Problem statement. Look below for the line containing "none -> orange 1x4 plate [380,219,472,300]" and the line containing "none -> orange 1x1 plate [276,189,313,224]", then set down both and every line between them exactly, without pictures.

Dataset.
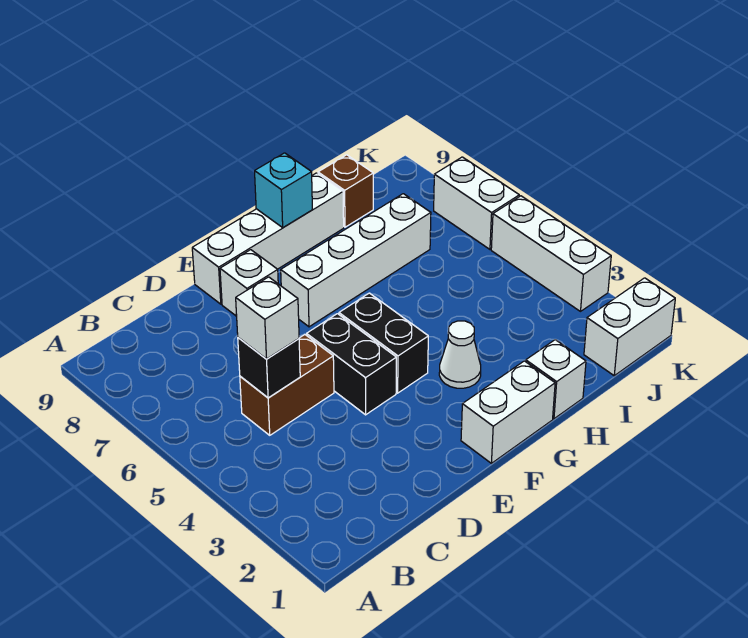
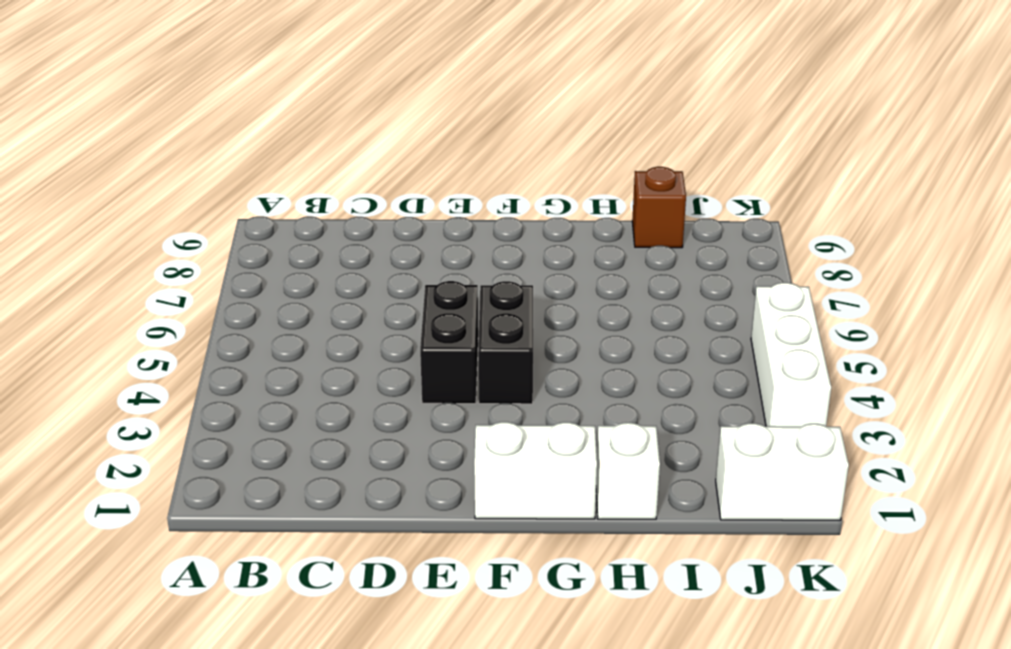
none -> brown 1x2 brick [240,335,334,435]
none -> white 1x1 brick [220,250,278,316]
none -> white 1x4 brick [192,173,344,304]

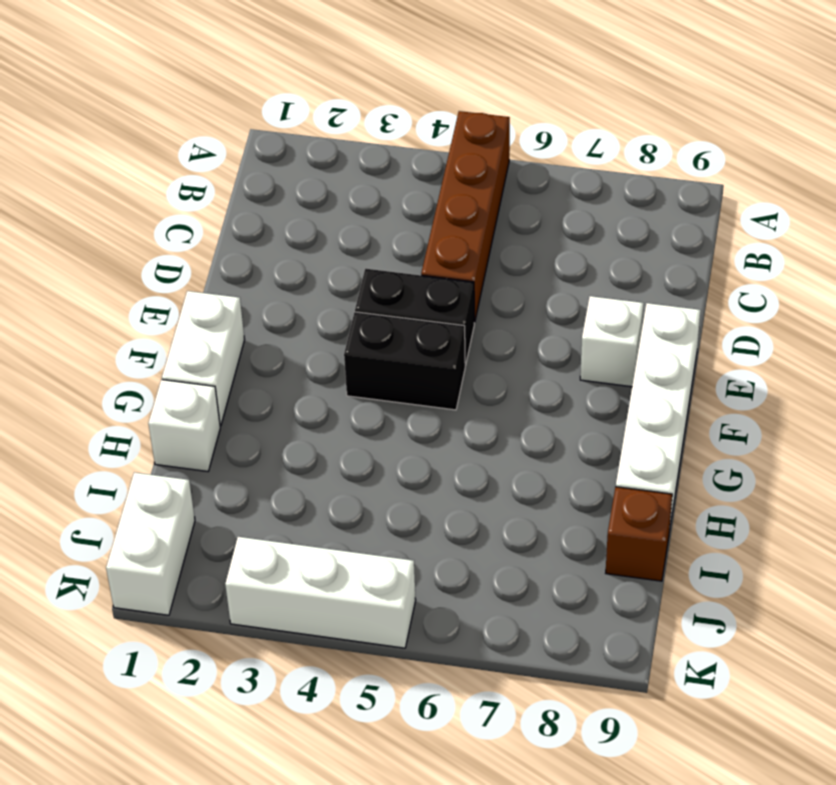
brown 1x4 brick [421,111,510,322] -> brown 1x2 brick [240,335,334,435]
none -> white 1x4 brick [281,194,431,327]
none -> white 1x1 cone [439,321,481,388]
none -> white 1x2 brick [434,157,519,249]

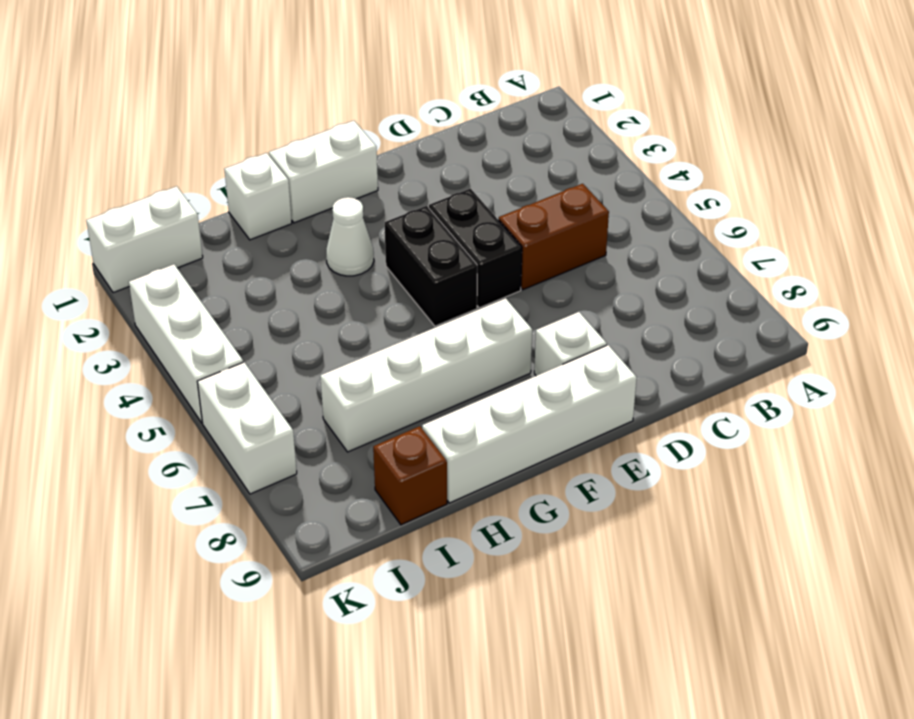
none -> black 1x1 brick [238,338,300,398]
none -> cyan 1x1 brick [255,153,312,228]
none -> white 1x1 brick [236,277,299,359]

---

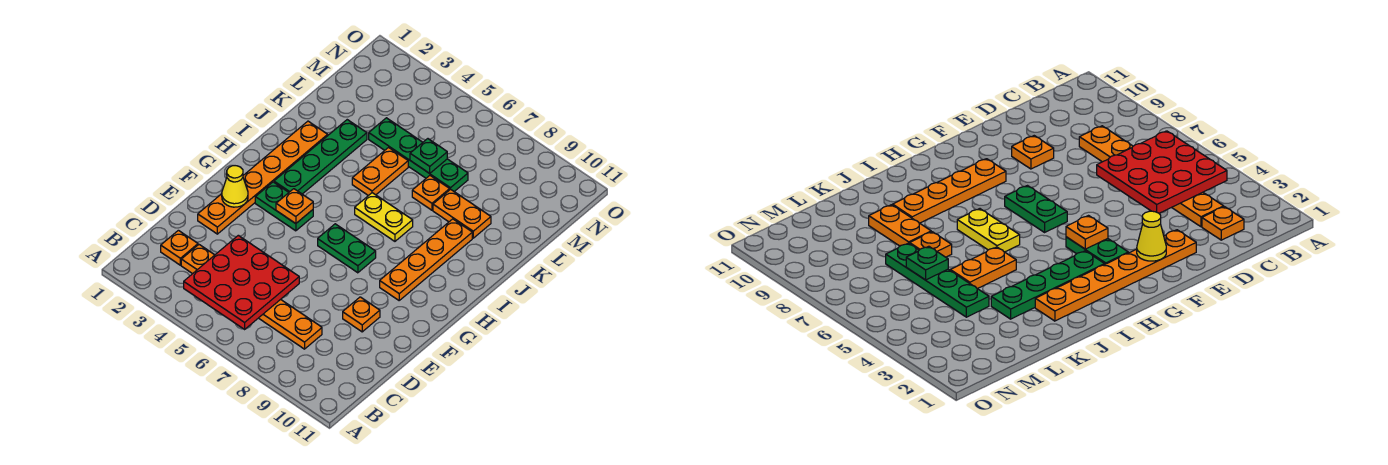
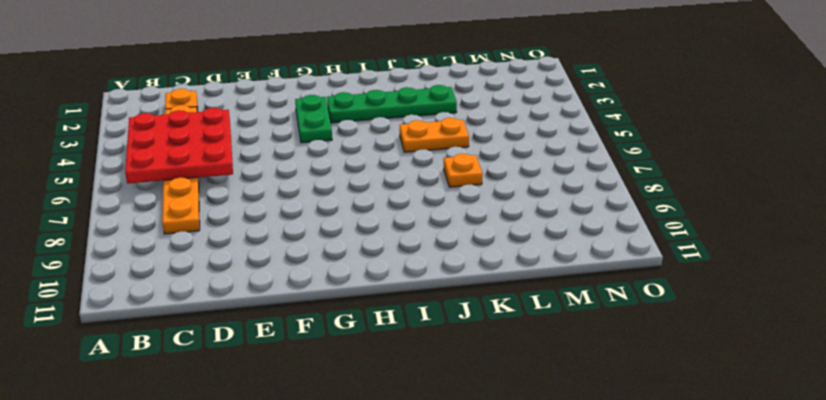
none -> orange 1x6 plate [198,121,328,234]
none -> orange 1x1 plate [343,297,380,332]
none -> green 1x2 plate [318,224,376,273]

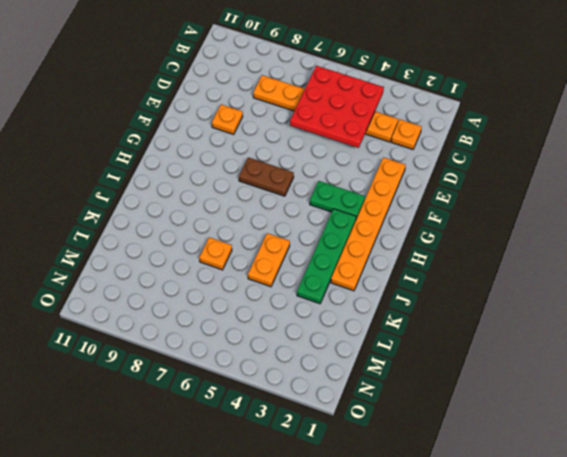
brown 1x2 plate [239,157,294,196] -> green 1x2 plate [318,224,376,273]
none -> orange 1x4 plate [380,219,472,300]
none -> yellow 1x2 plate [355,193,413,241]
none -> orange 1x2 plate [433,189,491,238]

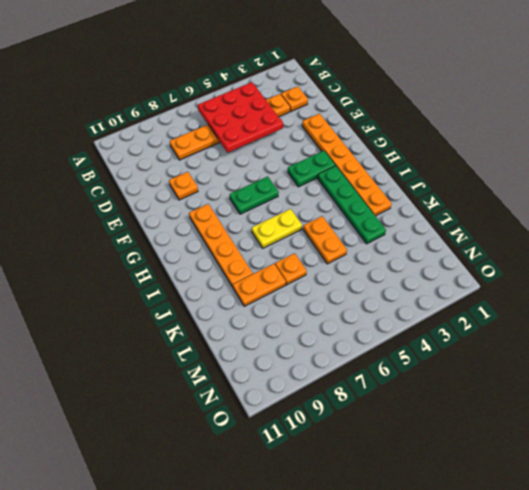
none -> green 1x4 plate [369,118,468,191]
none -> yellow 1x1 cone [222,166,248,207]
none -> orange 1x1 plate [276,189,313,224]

---

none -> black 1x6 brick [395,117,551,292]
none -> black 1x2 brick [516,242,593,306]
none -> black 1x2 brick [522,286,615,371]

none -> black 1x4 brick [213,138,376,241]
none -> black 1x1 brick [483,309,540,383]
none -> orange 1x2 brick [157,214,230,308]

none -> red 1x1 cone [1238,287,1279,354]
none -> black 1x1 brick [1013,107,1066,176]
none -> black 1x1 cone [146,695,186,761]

Answer section.
none -> orange 1x4 plate [380,219,472,300]
none -> yellow 1x2 plate [355,193,413,241]
none -> orange 1x2 plate [433,189,491,238]

none -> green 1x4 plate [369,118,468,191]
none -> yellow 1x1 cone [222,166,248,207]
none -> orange 1x1 plate [276,189,313,224]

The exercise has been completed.